SUPPLIED RECORDS:
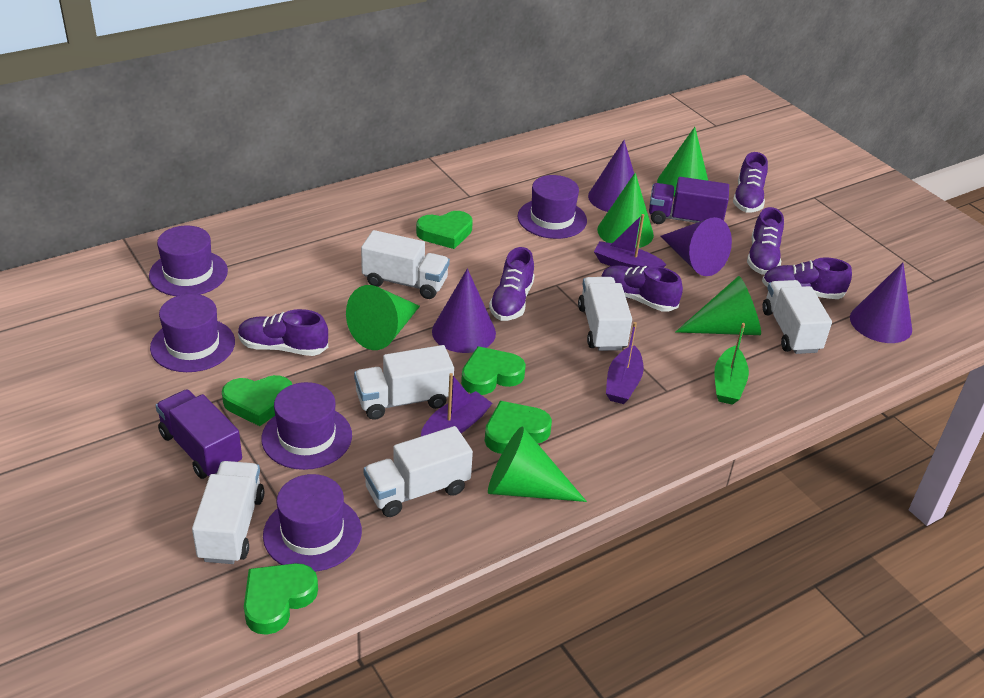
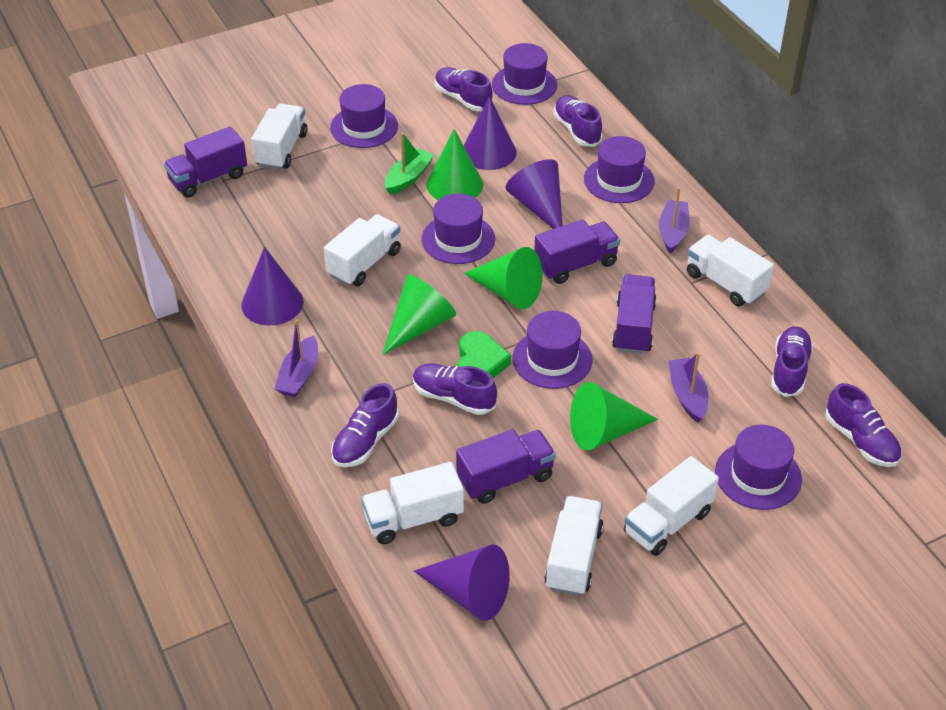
green cone: 5 -> 4
green heart: 5 -> 1
purple hat: 5 -> 6
purple truck: 2 -> 4

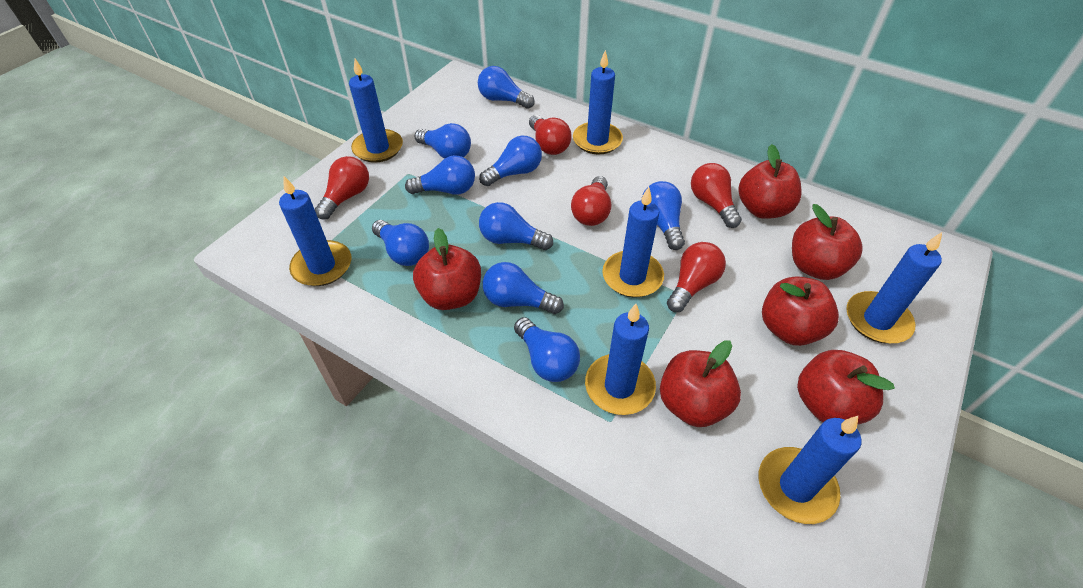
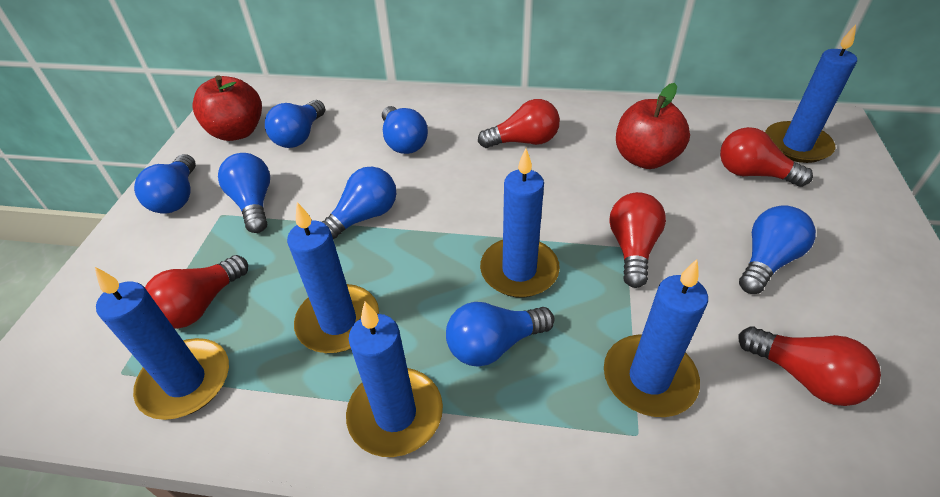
blue candle: 7 -> 6
blue light bulb: 9 -> 7
red apple: 6 -> 2

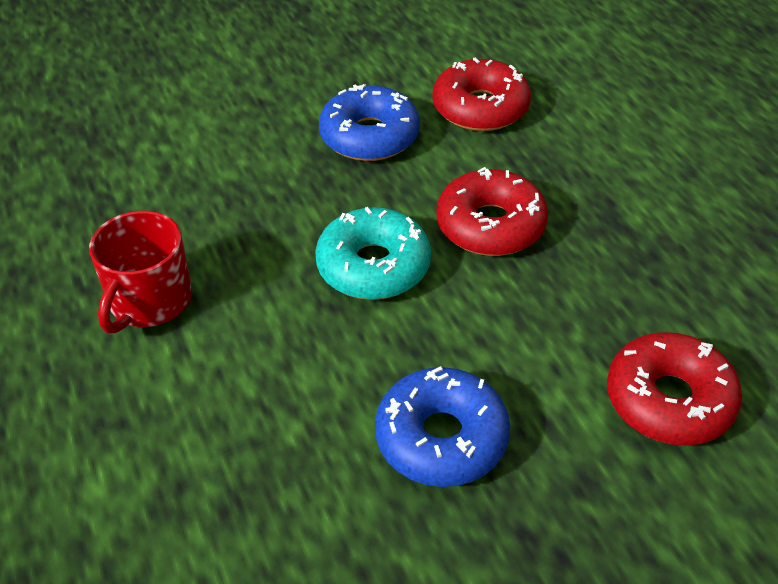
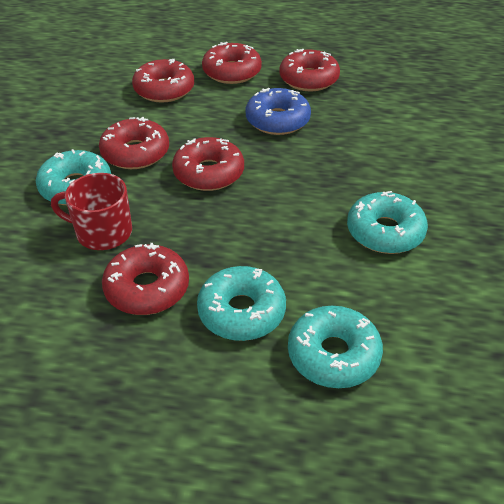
blue donut: 2 -> 1
red donut: 3 -> 6
turquoise donut: 1 -> 4

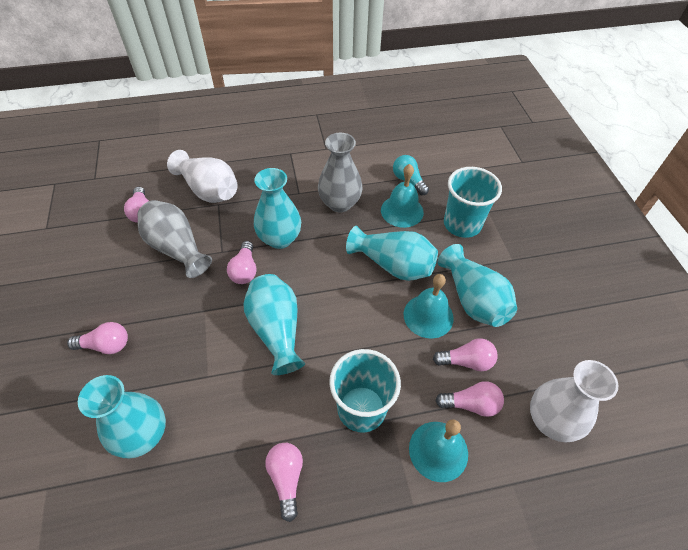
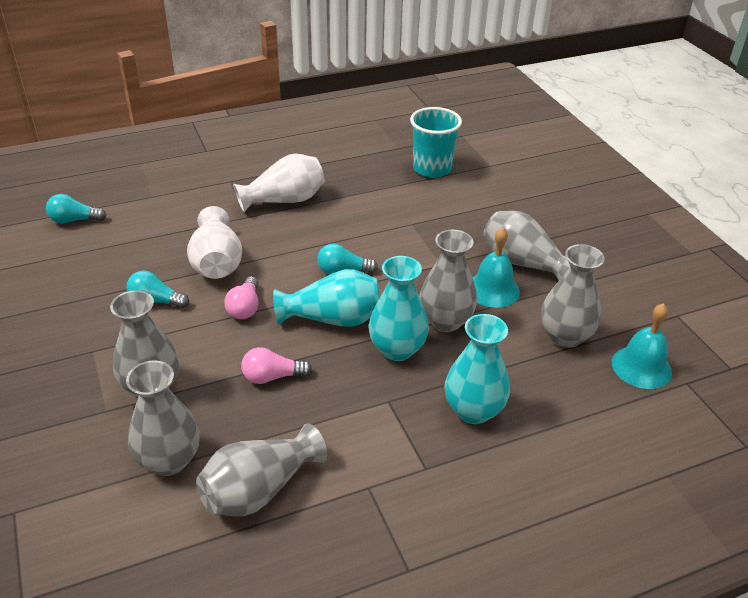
grey vase: 2 -> 6
pink light bulb: 6 -> 2
turquoise bell: 3 -> 2
turquoise cup: 2 -> 1
turquoise light bulb: 1 -> 3
turquoise vase: 5 -> 3

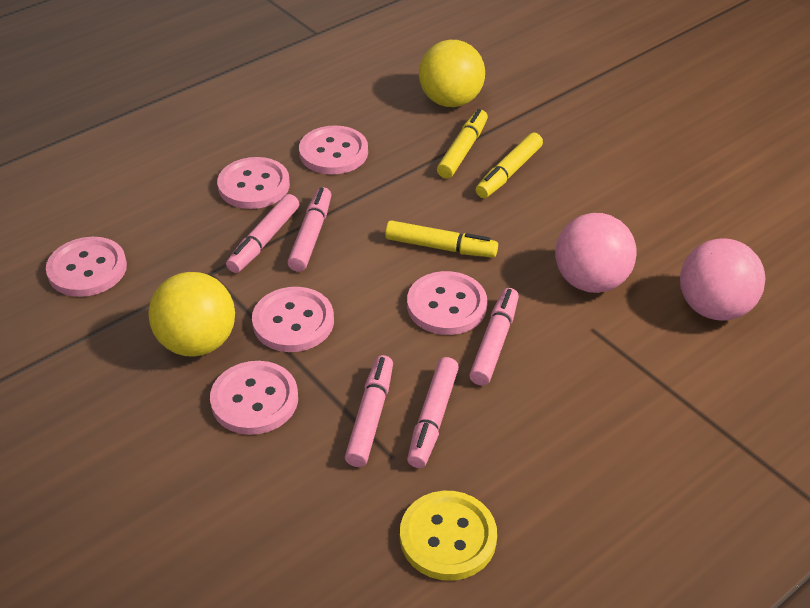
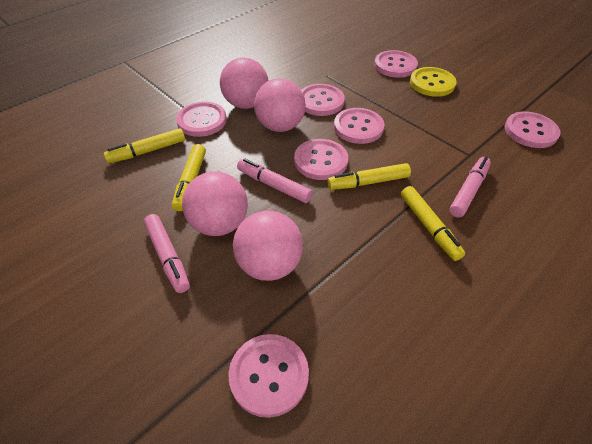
pink ball: 2 -> 4
pink button: 6 -> 7
pink marker: 5 -> 3
yellow ball: 2 -> 0
yellow marker: 3 -> 4

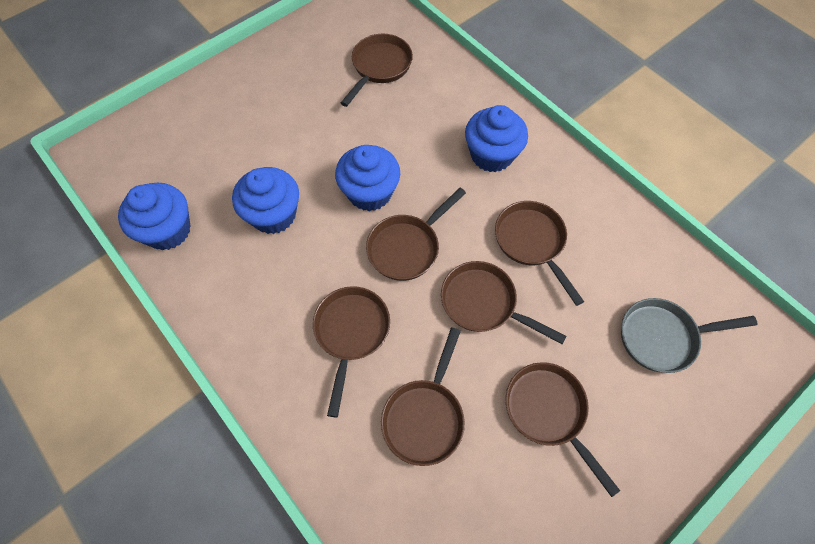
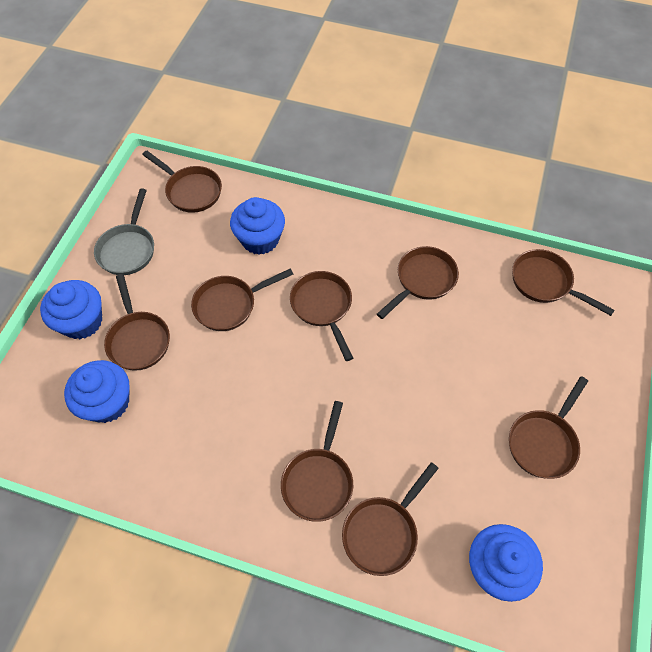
brown pan: 7 -> 9

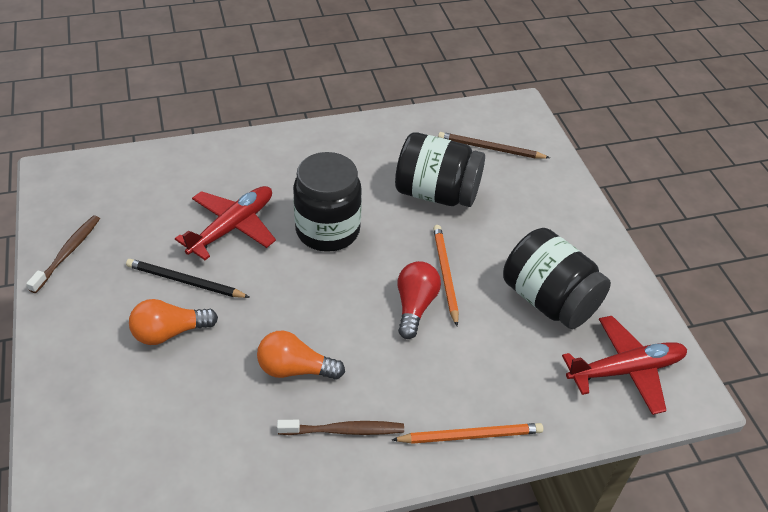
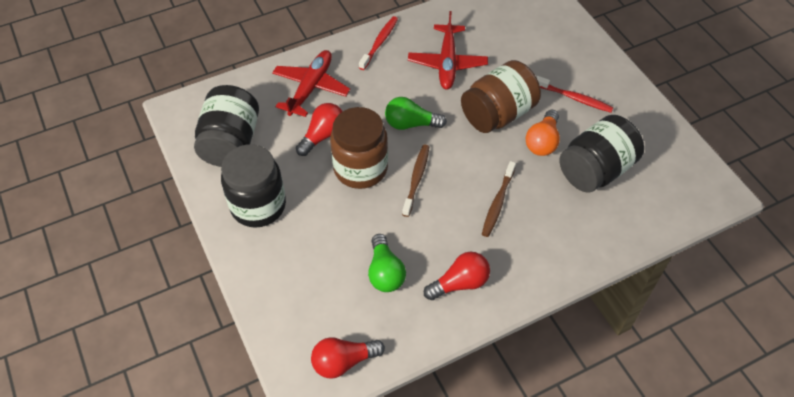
black pencil: 1 -> 0
brown jar: 0 -> 2
brown pencil: 1 -> 0
green light bulb: 0 -> 2
orange light bulb: 2 -> 1
orange pencil: 2 -> 0
red light bulb: 1 -> 3
red toothbrush: 0 -> 2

TASK INSTRUCTIONS: Only the lines from the one that holds "pink button: 6 -> 7" through the final line of the material should be reproduced, word for word, with the pictures omitted.

RESPONSE:
pink button: 6 -> 7
pink marker: 5 -> 3
yellow ball: 2 -> 0
yellow marker: 3 -> 4

brown pan: 7 -> 9

black pencil: 1 -> 0
brown jar: 0 -> 2
brown pencil: 1 -> 0
green light bulb: 0 -> 2
orange light bulb: 2 -> 1
orange pencil: 2 -> 0
red light bulb: 1 -> 3
red toothbrush: 0 -> 2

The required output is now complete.